*** Begin section ***
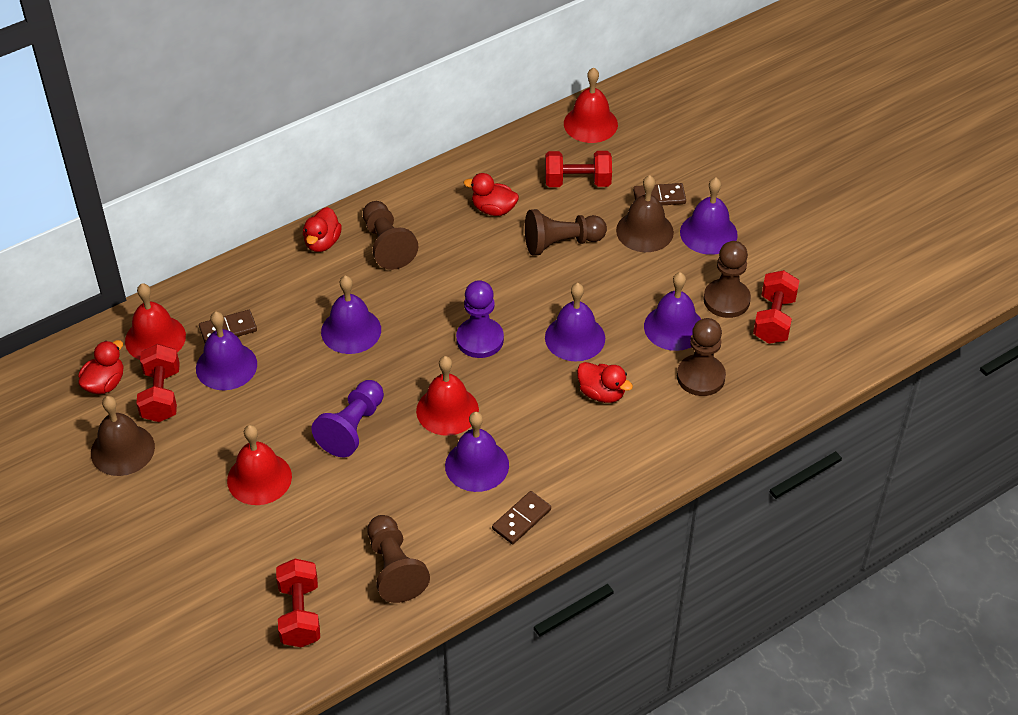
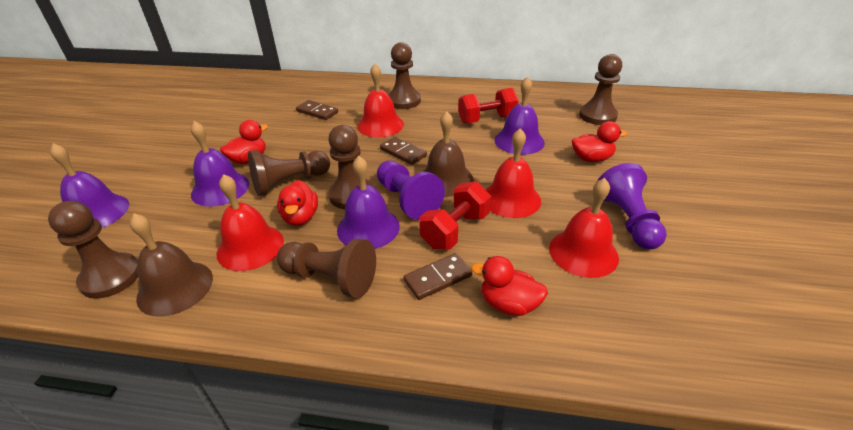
brown pawn: 5 -> 6
purple bell: 6 -> 4
red dumbbell: 4 -> 2

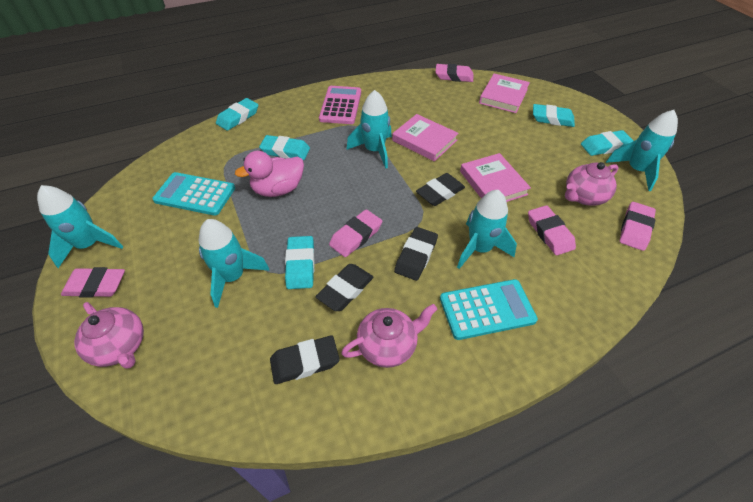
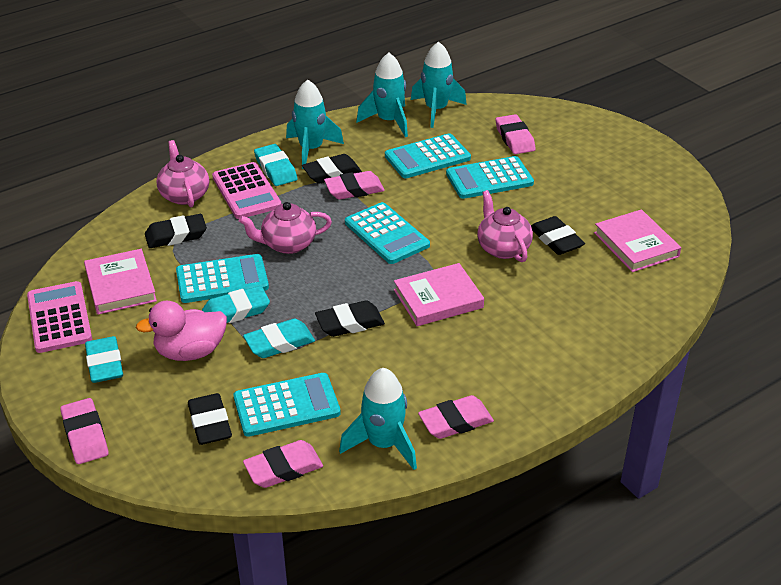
black eraser: 4 -> 5
pink calculator: 1 -> 2
turquoise calculator: 2 -> 5
turquoise eraser: 5 -> 4
turquoise rocket: 5 -> 4

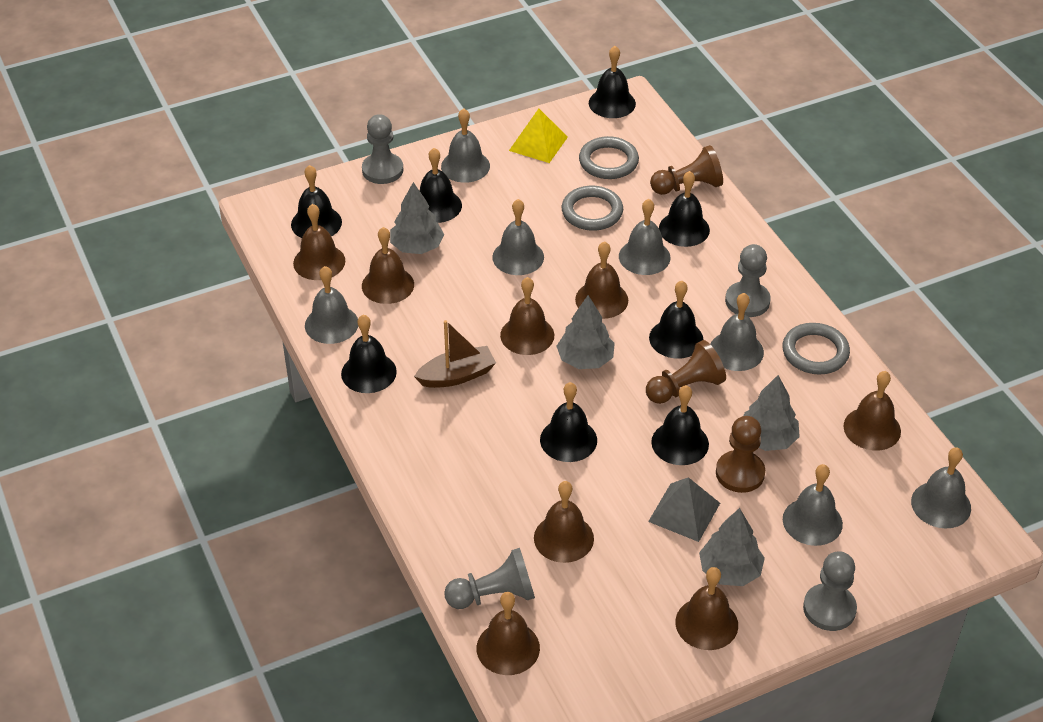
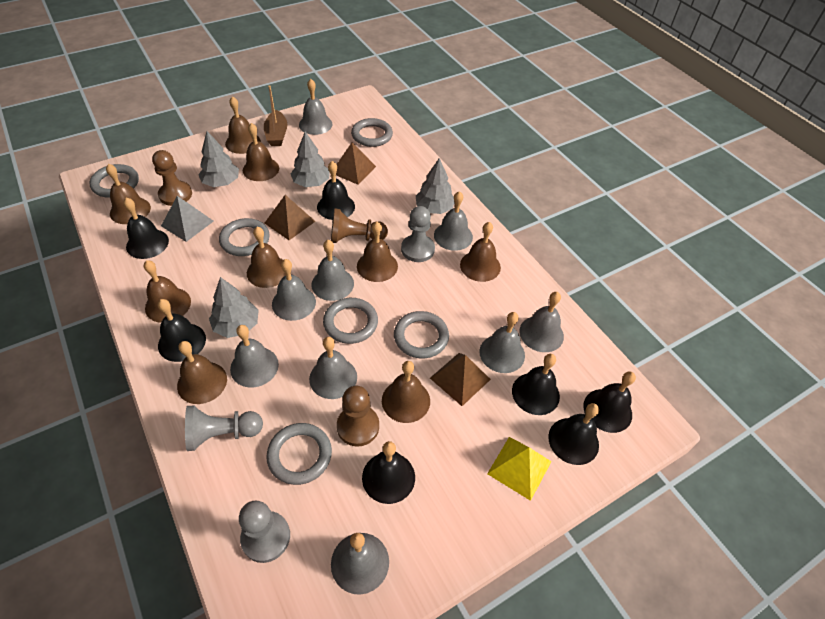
black bell: 8 -> 7
brown bell: 8 -> 9
brown pyramid: 0 -> 3
grey bell: 7 -> 9
grey pawn: 4 -> 3
grey ring: 3 -> 6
*** End section ***
Every line of the data above should be returned exactly, with the pictures removed.

brown pawn: 5 -> 6
purple bell: 6 -> 4
red dumbbell: 4 -> 2

black eraser: 4 -> 5
pink calculator: 1 -> 2
turquoise calculator: 2 -> 5
turquoise eraser: 5 -> 4
turquoise rocket: 5 -> 4

black bell: 8 -> 7
brown bell: 8 -> 9
brown pyramid: 0 -> 3
grey bell: 7 -> 9
grey pawn: 4 -> 3
grey ring: 3 -> 6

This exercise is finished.